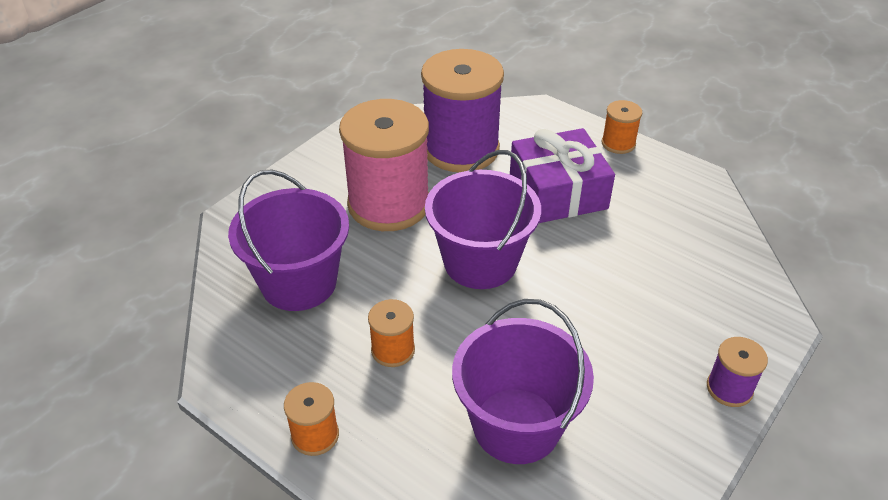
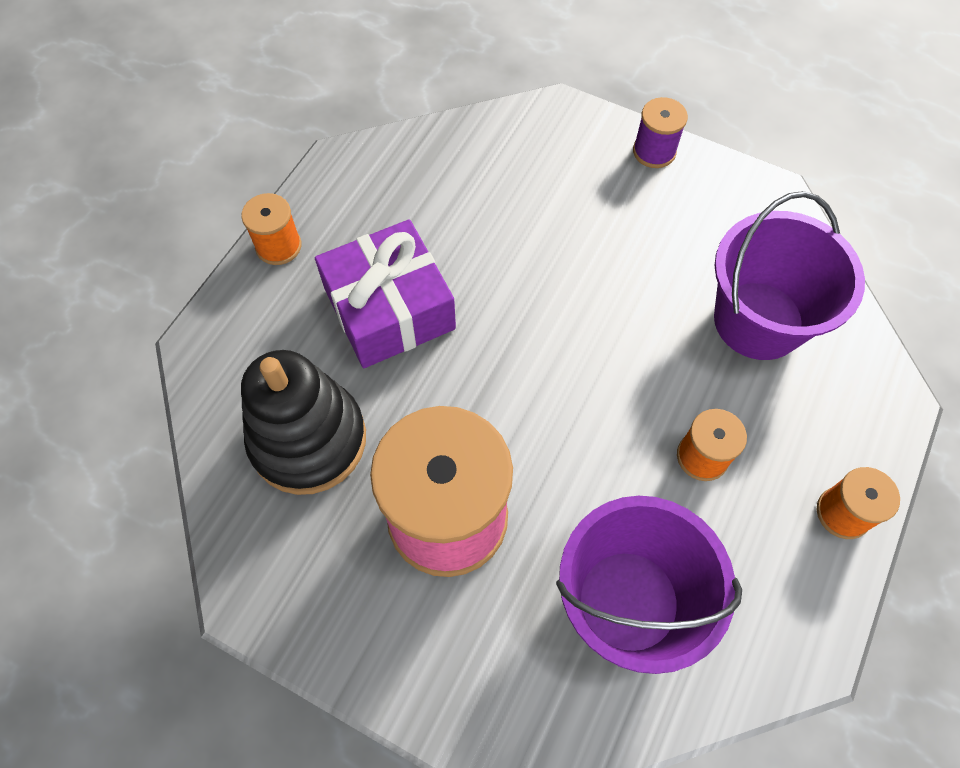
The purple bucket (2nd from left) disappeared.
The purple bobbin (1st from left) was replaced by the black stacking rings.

...

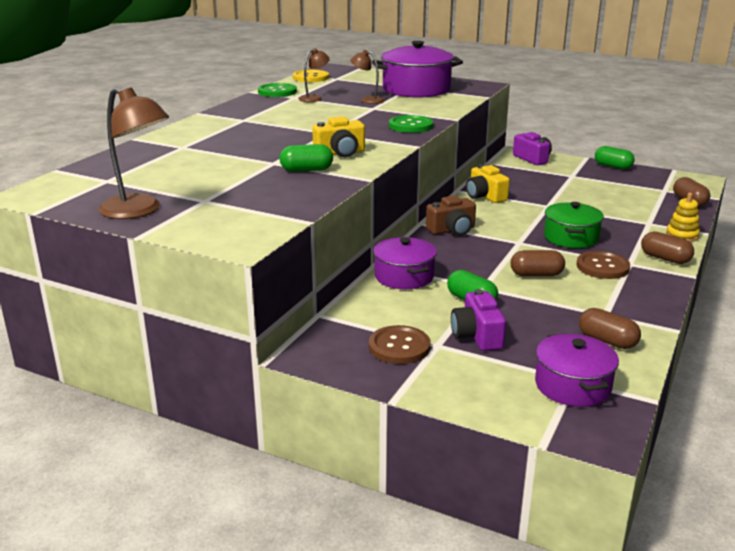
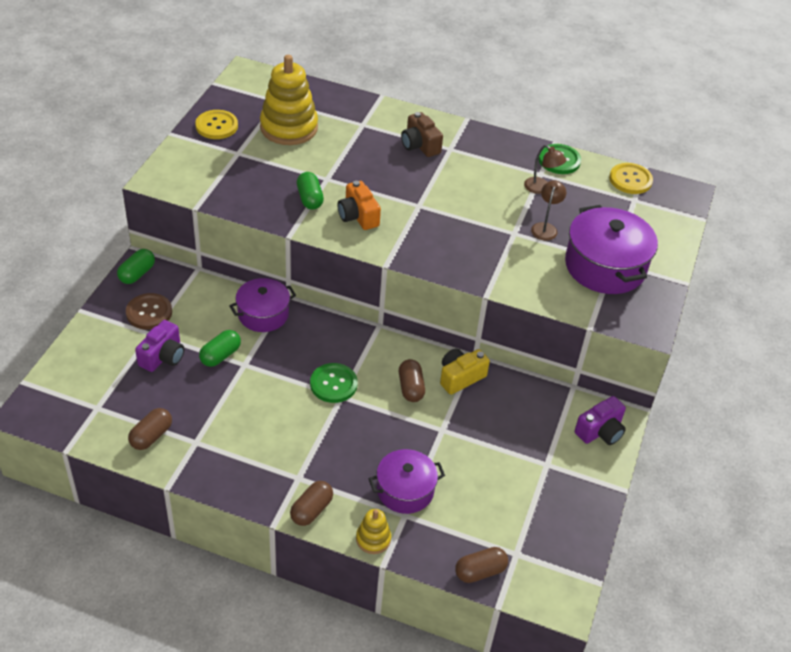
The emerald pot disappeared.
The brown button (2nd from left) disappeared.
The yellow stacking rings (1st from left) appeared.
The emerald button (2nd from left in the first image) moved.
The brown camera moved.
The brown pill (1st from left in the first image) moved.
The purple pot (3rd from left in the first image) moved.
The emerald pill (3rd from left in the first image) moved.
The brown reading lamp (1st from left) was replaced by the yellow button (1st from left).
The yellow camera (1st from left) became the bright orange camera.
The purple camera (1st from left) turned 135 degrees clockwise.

● What is required
Given the records above, return exactly the lines starting at the line containing "The yellow camera" and ending at the line containing "The purple camera", including both.

● Answer box
The yellow camera (1st from left) became the bright orange camera.
The purple camera (1st from left) turned 135 degrees clockwise.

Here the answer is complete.